AVAILABLE RECORDS:

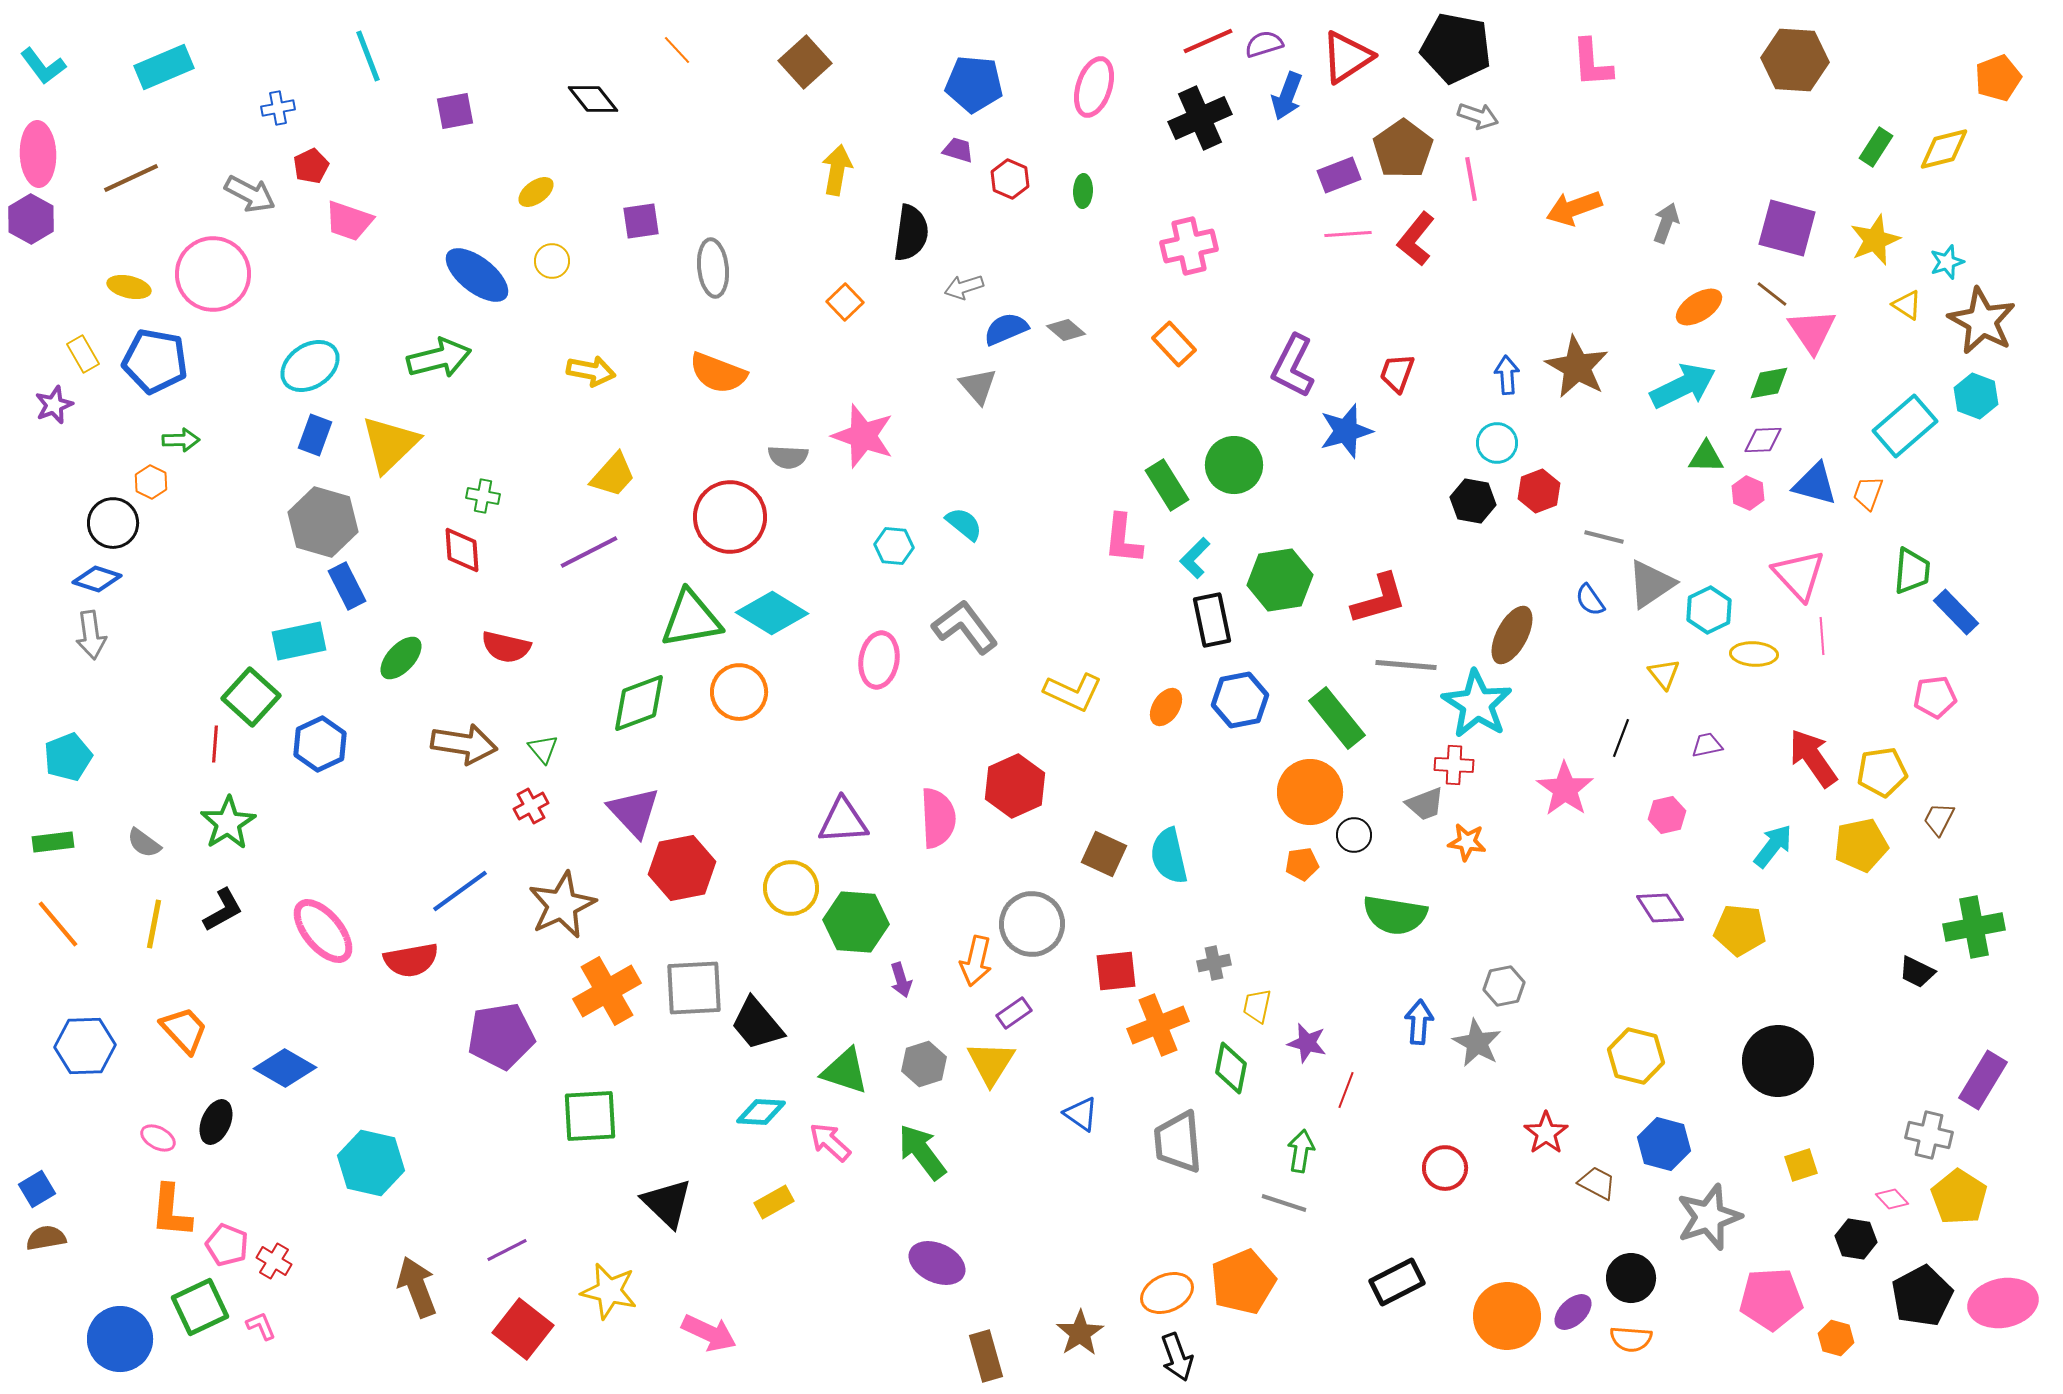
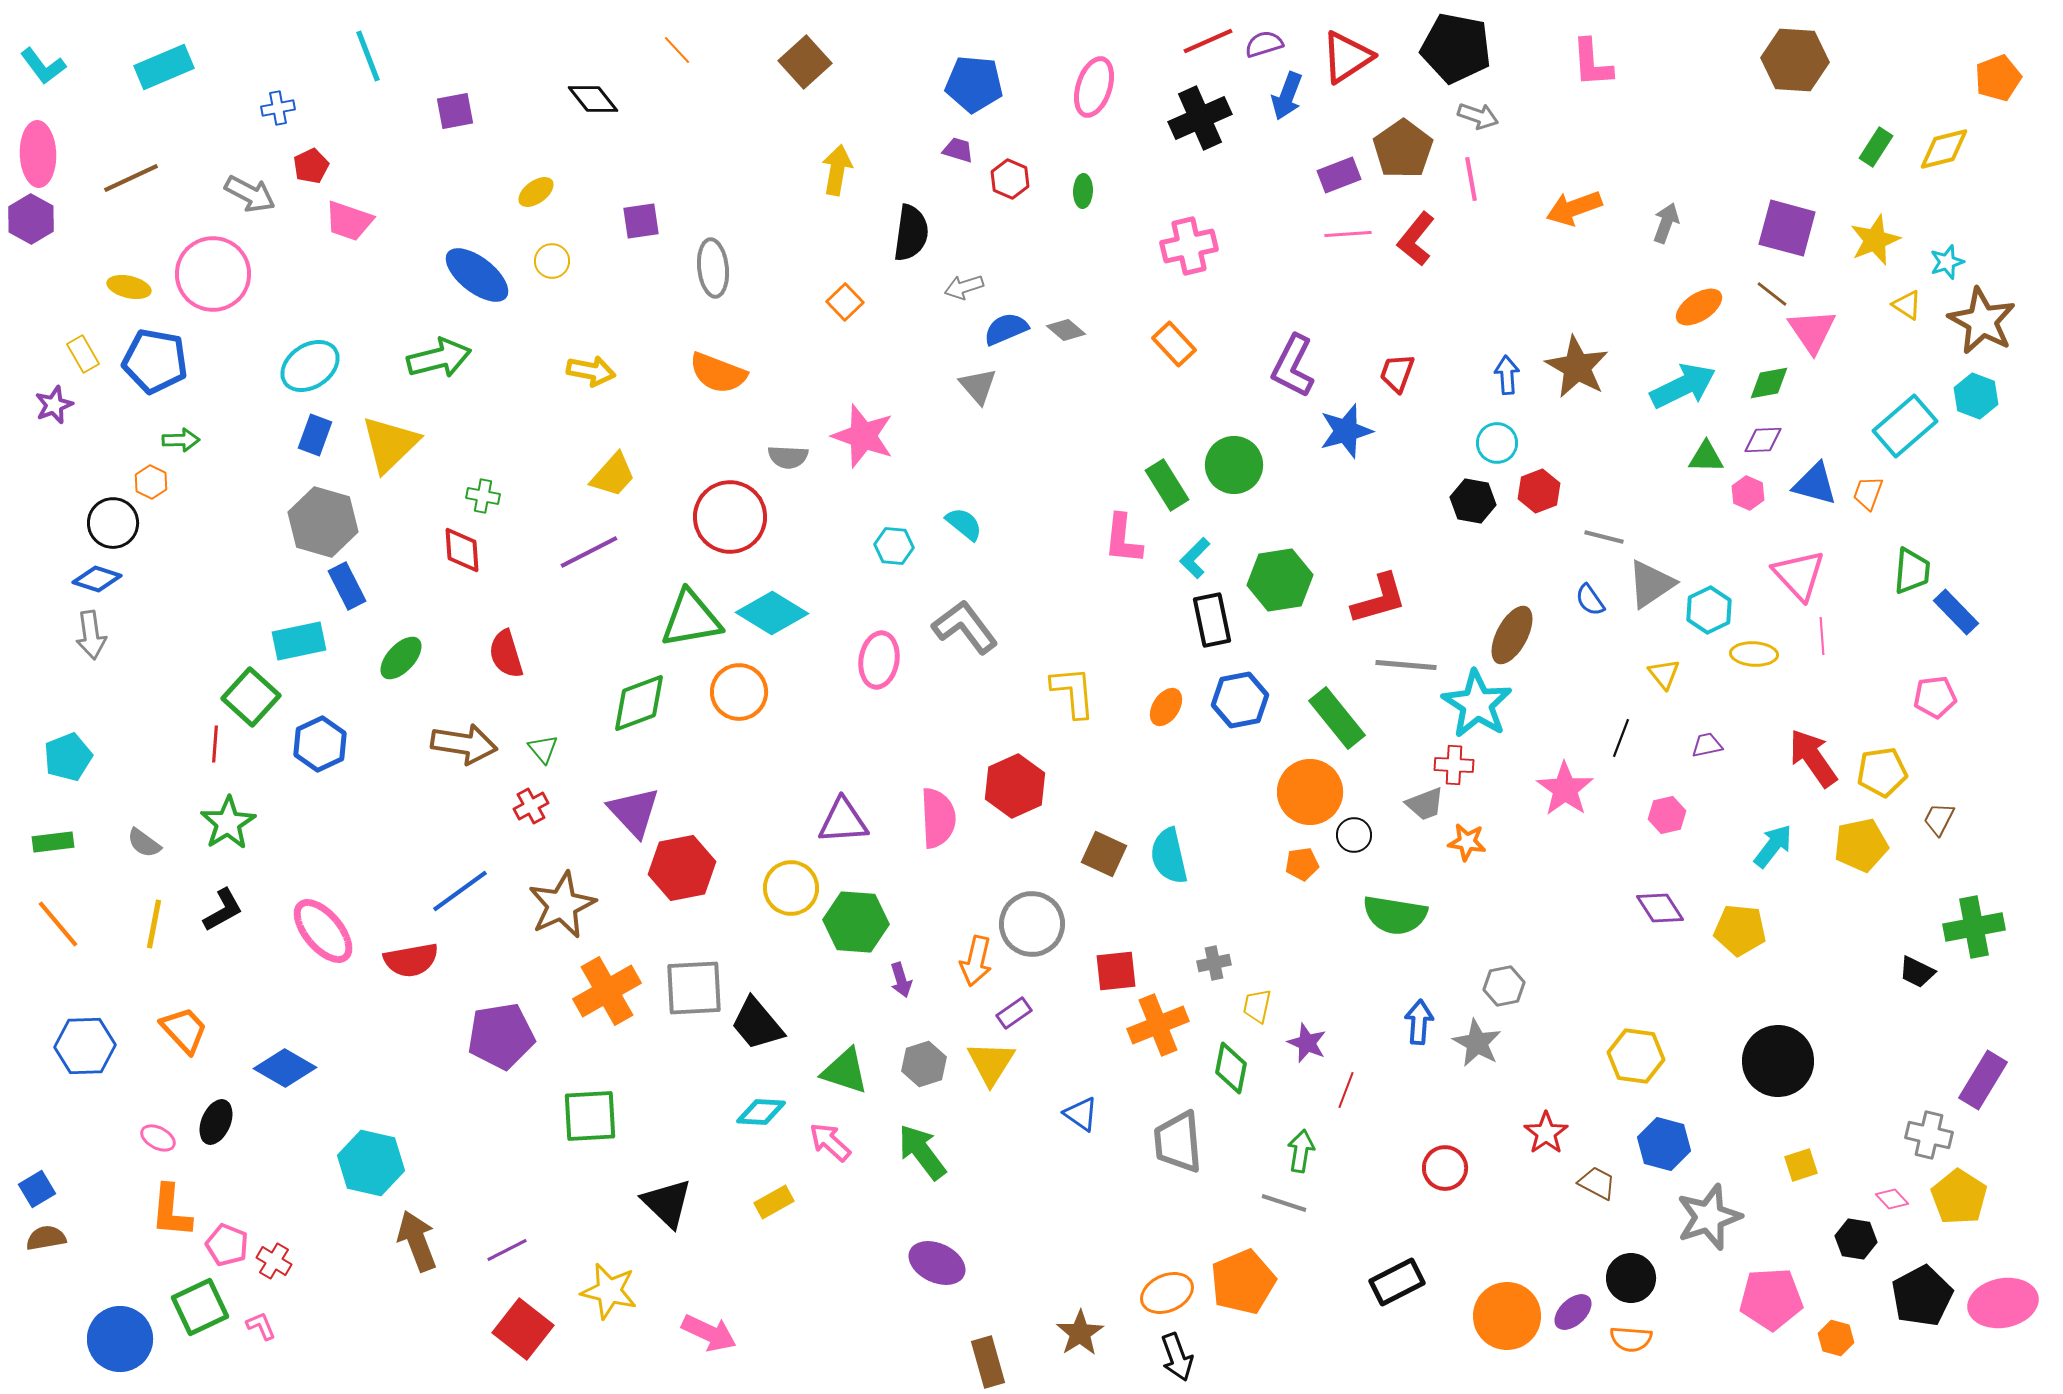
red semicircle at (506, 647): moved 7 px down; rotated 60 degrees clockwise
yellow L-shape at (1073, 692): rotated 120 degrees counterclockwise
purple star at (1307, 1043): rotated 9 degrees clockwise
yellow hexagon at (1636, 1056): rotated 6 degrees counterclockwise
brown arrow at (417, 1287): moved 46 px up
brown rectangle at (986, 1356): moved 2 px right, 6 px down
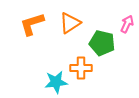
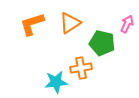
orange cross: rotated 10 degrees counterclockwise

ACTIVITY: How many lines of the material above hold the string "yellow"? Reply with the number and nothing else.

EXERCISE SOLUTION: 2